[Excerpted records Boundary: Start]

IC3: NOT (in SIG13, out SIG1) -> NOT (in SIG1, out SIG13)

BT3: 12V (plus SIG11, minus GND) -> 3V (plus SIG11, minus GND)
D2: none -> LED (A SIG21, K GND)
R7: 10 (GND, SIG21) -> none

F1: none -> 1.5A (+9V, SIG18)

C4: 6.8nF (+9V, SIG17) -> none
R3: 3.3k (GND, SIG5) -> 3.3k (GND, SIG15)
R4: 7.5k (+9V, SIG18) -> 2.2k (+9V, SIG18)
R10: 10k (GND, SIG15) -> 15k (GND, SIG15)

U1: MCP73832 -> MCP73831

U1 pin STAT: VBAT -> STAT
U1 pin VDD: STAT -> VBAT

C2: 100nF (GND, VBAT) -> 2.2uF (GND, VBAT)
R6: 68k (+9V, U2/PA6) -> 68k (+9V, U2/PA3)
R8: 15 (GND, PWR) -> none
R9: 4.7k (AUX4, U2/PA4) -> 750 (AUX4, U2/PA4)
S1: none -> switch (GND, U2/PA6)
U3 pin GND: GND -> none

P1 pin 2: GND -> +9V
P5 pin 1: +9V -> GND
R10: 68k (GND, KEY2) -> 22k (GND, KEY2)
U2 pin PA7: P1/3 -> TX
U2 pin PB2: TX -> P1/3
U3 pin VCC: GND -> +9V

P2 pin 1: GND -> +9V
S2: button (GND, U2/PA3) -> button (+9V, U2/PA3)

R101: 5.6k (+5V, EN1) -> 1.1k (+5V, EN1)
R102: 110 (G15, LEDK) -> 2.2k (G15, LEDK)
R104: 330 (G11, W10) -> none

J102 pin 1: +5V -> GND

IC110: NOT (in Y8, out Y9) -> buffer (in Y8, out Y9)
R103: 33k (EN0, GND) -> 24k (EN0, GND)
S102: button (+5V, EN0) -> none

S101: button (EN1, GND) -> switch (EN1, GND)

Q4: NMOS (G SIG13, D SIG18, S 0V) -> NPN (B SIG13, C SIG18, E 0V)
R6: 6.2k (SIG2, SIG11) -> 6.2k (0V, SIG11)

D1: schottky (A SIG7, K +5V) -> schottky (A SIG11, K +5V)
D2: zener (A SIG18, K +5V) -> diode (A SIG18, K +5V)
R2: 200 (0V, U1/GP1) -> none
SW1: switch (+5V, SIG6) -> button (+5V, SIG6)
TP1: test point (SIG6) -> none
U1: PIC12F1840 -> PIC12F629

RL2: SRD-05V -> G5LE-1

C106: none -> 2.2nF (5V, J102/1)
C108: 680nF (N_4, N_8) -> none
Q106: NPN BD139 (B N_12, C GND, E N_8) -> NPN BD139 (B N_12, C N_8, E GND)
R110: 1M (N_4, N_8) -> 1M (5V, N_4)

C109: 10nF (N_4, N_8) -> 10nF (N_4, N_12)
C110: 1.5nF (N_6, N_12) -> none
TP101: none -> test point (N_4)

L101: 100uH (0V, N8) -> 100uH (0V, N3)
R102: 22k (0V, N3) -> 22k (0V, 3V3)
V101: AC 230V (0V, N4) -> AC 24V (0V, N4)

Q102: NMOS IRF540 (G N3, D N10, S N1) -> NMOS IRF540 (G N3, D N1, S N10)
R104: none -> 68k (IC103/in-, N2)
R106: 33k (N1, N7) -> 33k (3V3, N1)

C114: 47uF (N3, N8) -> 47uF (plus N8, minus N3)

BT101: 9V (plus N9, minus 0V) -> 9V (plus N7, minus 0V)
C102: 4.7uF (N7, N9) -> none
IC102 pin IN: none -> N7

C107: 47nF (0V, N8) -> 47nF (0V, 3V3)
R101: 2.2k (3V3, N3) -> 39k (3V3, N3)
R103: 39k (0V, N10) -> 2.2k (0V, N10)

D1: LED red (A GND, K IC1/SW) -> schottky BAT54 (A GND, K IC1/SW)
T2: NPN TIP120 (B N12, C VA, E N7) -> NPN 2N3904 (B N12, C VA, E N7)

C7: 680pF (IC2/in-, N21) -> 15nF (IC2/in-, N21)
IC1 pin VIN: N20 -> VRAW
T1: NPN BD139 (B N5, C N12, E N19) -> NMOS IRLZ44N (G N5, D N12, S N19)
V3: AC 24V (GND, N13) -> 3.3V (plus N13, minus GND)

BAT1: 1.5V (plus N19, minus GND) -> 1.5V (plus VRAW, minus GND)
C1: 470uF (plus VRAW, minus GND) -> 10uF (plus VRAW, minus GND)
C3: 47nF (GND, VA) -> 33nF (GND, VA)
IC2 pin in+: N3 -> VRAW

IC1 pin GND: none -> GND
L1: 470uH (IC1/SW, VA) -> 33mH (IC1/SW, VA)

[Excerpted records Boundary: End]

[Work item] A complete answer reproduces every line of the records in which the word "test" occurs.

[Answer to the problem]
TP1: test point (SIG6) -> none
TP101: none -> test point (N_4)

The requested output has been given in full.